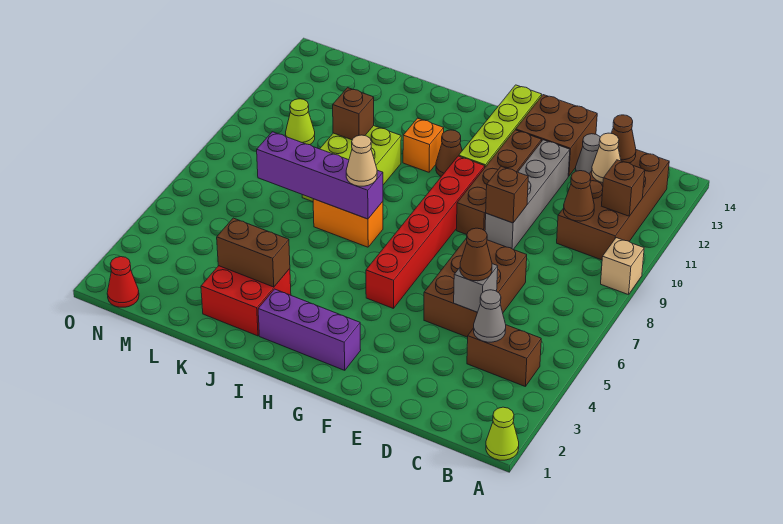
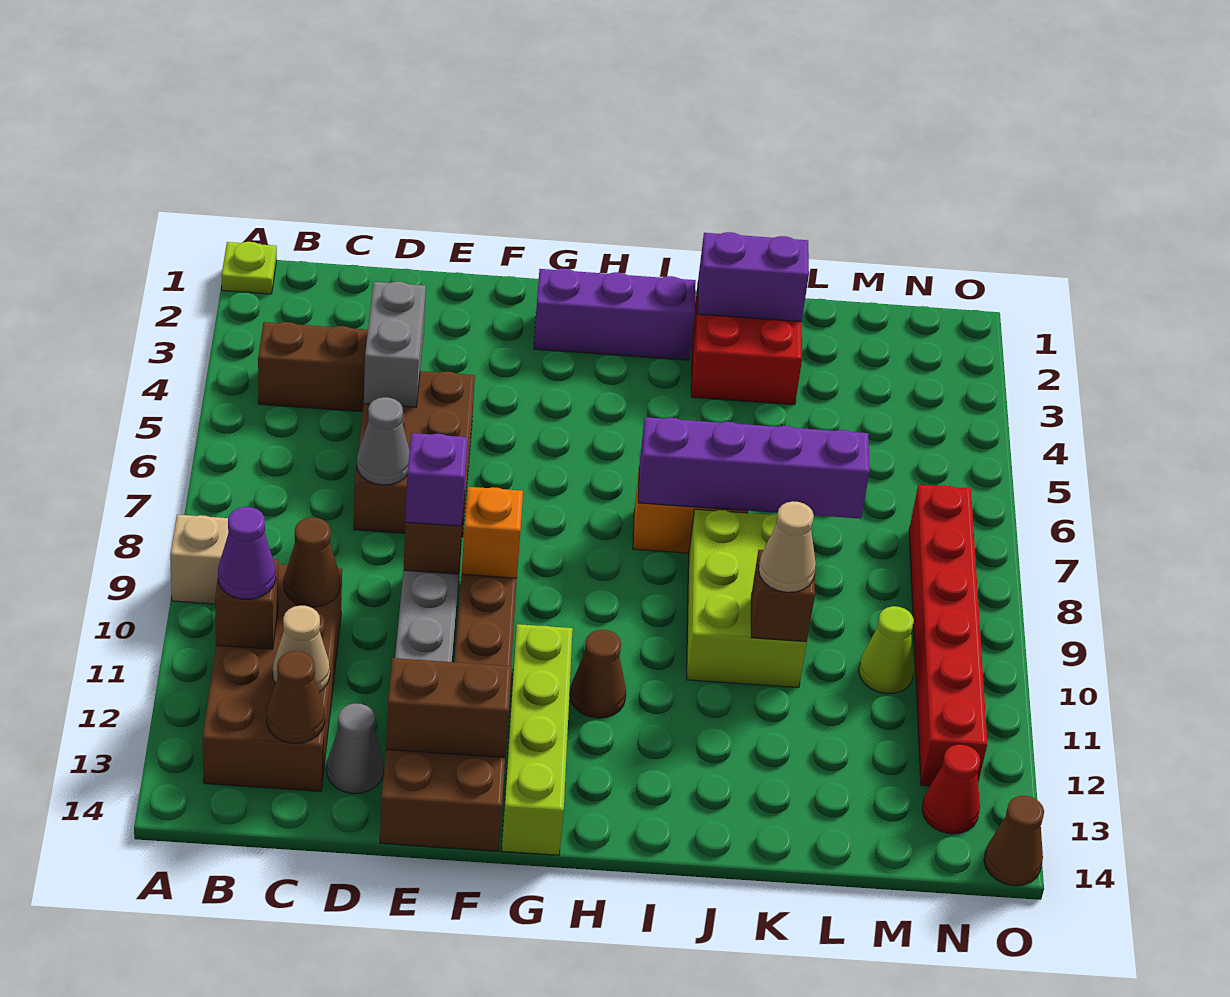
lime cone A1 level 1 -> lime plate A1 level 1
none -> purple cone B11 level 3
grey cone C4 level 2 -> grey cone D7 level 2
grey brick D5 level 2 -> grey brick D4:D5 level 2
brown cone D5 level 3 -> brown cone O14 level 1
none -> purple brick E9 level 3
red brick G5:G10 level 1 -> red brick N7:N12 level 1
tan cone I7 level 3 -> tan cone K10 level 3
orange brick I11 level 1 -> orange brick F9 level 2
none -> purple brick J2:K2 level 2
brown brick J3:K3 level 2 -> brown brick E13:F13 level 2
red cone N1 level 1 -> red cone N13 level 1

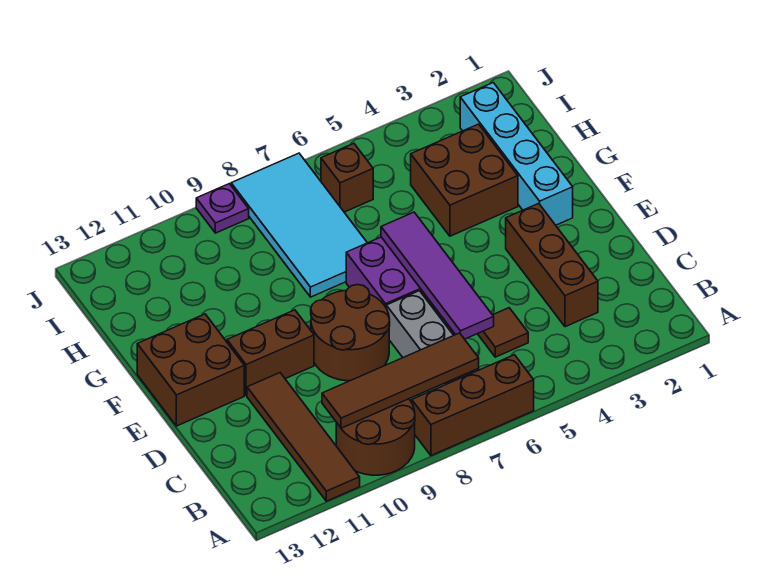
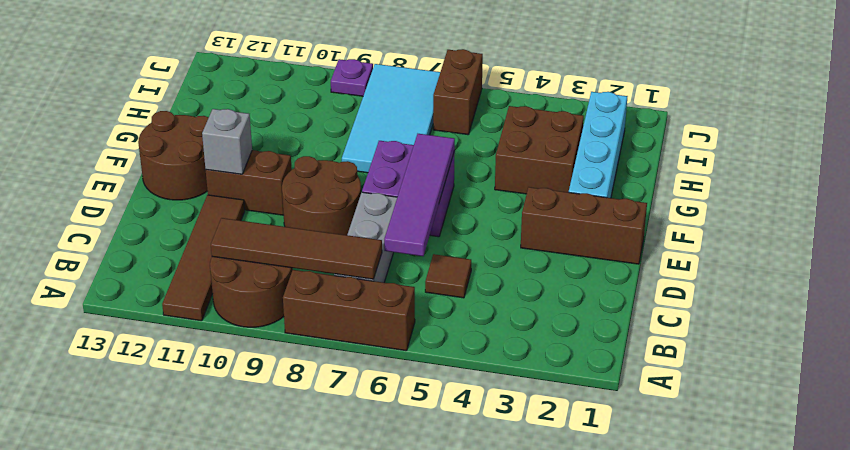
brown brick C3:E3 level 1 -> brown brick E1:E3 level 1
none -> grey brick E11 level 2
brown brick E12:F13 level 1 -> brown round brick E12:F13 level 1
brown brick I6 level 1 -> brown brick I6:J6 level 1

> [What you will do]: Set the listing down exactly, without its pictures.

> [Answer for the task]:
lime cone A1 level 1 -> lime plate A1 level 1
none -> purple cone B11 level 3
grey cone C4 level 2 -> grey cone D7 level 2
grey brick D5 level 2 -> grey brick D4:D5 level 2
brown cone D5 level 3 -> brown cone O14 level 1
none -> purple brick E9 level 3
red brick G5:G10 level 1 -> red brick N7:N12 level 1
tan cone I7 level 3 -> tan cone K10 level 3
orange brick I11 level 1 -> orange brick F9 level 2
none -> purple brick J2:K2 level 2
brown brick J3:K3 level 2 -> brown brick E13:F13 level 2
red cone N1 level 1 -> red cone N13 level 1

brown brick C3:E3 level 1 -> brown brick E1:E3 level 1
none -> grey brick E11 level 2
brown brick E12:F13 level 1 -> brown round brick E12:F13 level 1
brown brick I6 level 1 -> brown brick I6:J6 level 1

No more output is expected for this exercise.